* **Your instructions**
Only a number is wanted here: the number of lines of the data that include "infiltrate".

## START Data extract

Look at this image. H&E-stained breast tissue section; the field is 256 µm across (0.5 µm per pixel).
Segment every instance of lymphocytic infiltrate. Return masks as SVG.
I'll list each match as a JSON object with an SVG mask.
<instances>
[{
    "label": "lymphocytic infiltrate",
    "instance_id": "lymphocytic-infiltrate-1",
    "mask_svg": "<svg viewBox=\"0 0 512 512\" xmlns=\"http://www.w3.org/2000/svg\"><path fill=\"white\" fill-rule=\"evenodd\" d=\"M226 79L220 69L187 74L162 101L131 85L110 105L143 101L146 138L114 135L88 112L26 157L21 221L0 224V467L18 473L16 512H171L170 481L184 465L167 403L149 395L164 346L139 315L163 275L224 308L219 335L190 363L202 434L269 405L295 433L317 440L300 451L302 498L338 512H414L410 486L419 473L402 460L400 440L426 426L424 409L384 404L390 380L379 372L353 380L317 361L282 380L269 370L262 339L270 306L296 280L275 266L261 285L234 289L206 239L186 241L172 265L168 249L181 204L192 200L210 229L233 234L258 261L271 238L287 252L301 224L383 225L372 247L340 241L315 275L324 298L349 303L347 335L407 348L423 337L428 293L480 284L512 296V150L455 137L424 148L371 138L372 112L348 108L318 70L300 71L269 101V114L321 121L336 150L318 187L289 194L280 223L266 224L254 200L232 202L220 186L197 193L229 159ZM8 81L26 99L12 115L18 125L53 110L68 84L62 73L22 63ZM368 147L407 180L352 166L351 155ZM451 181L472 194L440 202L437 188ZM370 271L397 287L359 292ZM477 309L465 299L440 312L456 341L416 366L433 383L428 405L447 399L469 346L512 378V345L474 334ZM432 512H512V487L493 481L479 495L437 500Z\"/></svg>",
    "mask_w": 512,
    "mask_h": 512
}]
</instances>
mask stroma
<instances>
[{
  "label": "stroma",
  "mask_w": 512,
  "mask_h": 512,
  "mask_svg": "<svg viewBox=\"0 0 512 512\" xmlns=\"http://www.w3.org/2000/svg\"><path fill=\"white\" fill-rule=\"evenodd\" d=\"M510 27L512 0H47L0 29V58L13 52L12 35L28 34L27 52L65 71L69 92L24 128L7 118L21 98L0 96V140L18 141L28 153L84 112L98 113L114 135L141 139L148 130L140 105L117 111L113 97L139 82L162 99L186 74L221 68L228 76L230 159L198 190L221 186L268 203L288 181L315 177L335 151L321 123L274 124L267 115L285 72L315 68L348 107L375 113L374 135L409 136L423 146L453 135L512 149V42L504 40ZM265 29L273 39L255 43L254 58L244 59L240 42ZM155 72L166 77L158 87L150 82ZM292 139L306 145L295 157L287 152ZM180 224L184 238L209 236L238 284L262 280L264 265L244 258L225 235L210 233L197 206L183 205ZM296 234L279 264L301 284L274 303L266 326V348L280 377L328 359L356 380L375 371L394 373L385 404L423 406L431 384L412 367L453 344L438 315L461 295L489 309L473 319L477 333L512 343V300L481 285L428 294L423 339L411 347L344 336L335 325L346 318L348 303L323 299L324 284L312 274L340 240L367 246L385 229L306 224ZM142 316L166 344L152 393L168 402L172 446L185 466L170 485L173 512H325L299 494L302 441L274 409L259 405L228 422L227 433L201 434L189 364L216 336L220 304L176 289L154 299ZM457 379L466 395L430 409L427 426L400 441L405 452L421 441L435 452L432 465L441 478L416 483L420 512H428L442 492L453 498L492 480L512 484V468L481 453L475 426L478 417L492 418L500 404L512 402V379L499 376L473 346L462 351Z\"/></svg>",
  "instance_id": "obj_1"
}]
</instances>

## END Data extract

* **Response for this exercise**
3